**EXERCISE OBJECTIVE:**
Would you return, word for word, the lines of the data below from the line with "R5: 22 (+3V3, CN13/2) -> none" through the line with "SW1: switch (+24V, BAT) -> button (+24V, BAT)", and no others?

== EXERCISE MATERIALS

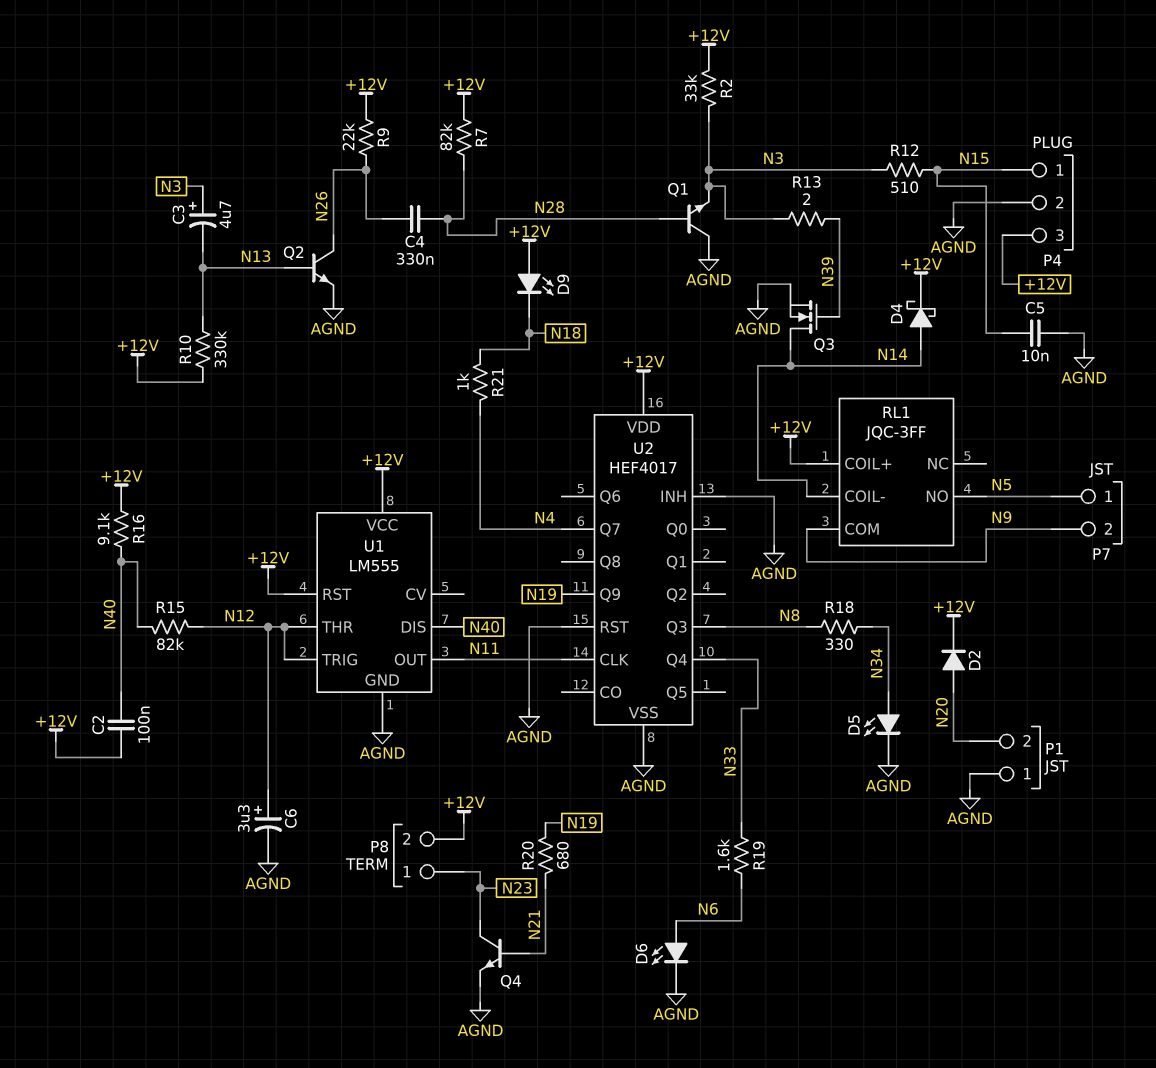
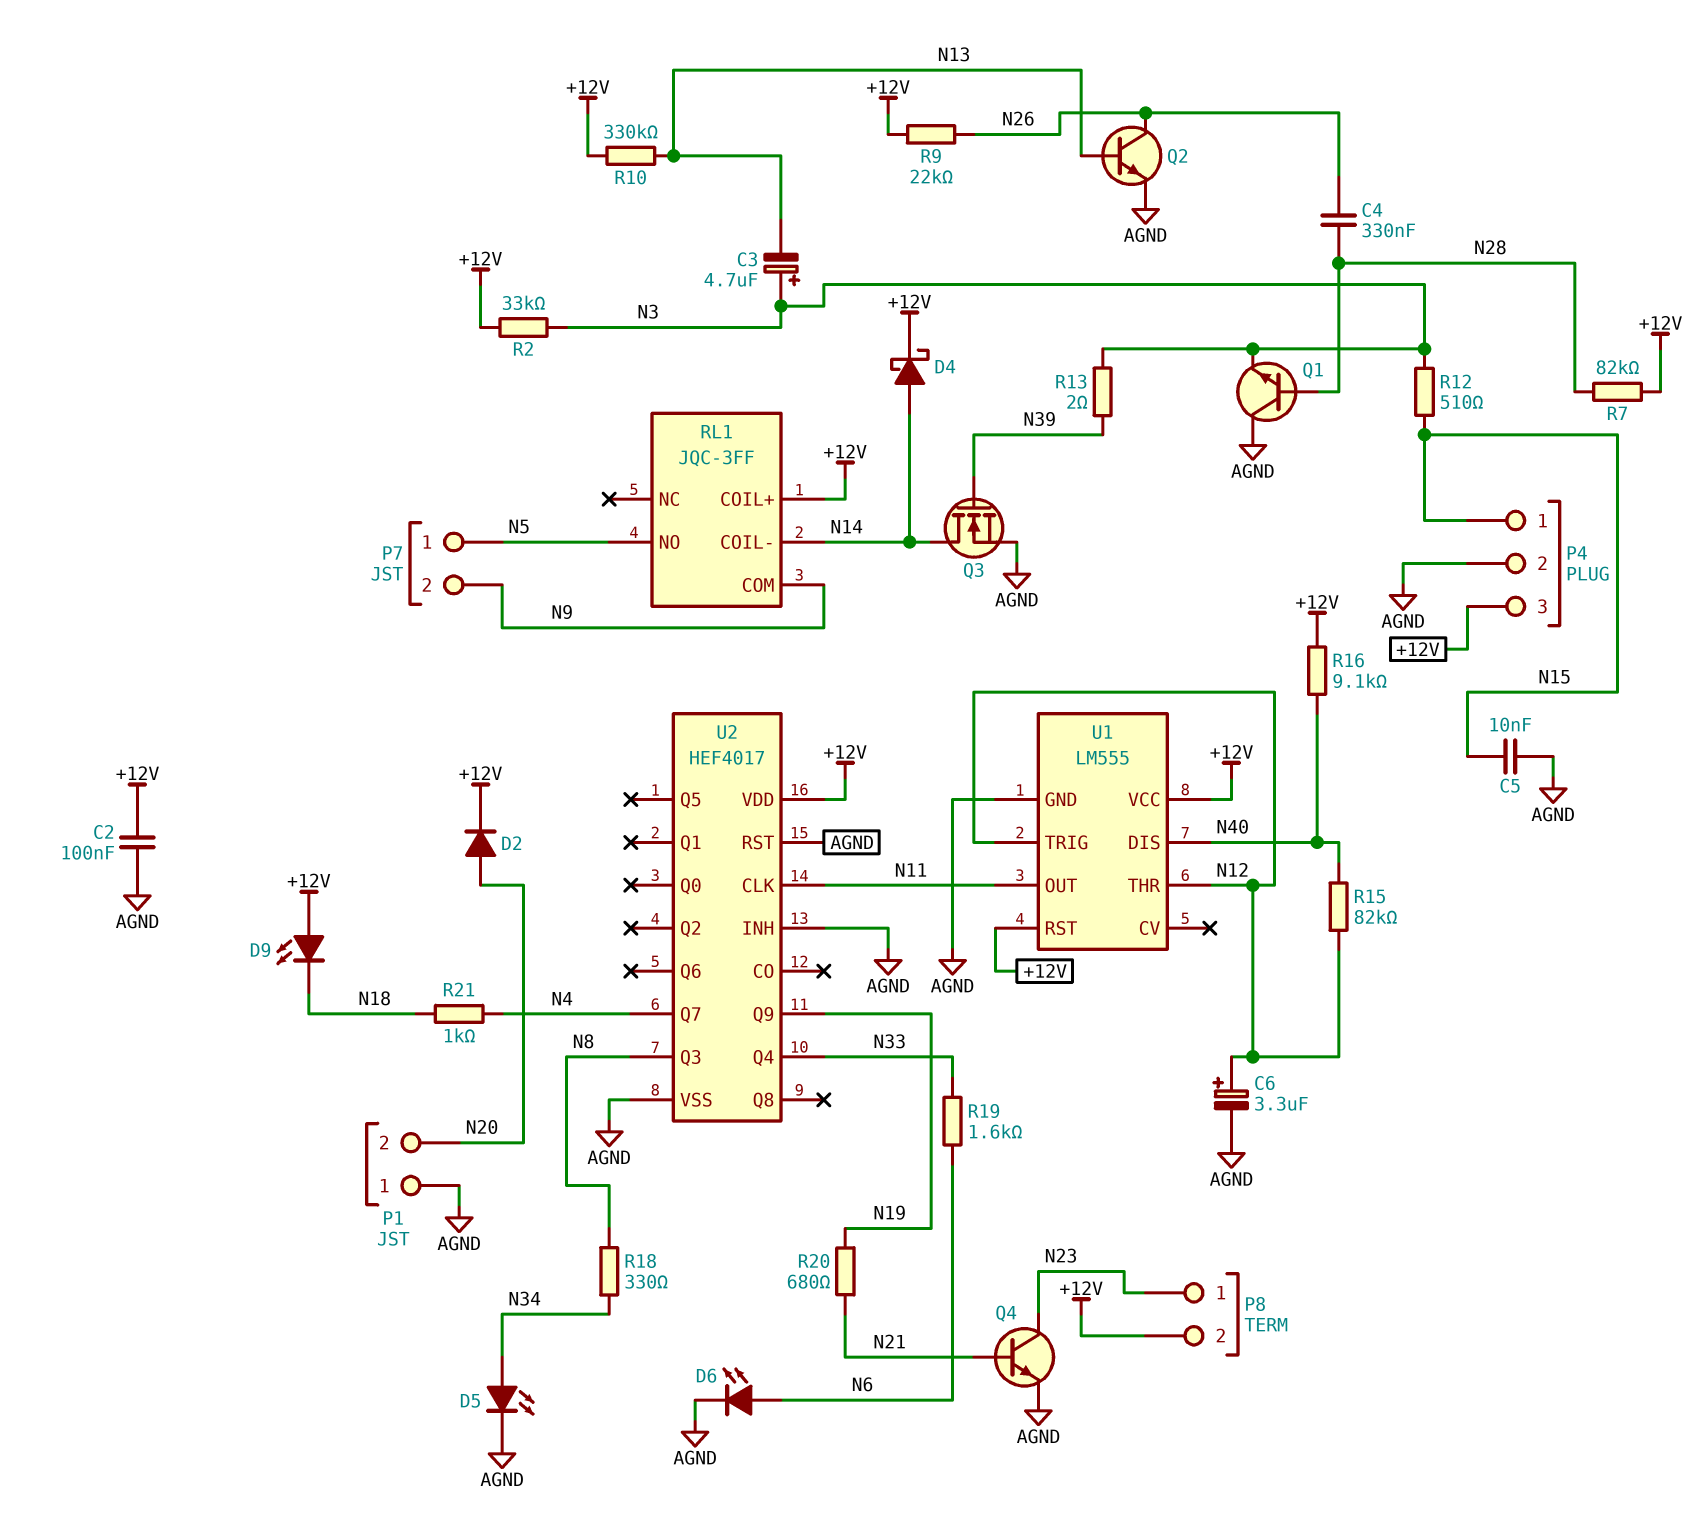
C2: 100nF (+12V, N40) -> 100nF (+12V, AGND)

====
== EXERCISE MATERIALS

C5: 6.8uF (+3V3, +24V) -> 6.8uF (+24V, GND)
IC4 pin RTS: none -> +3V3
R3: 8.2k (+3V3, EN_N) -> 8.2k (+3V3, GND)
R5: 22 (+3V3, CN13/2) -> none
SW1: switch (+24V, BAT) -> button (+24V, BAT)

====

**FINISHED TASK:**
R5: 22 (+3V3, CN13/2) -> none
SW1: switch (+24V, BAT) -> button (+24V, BAT)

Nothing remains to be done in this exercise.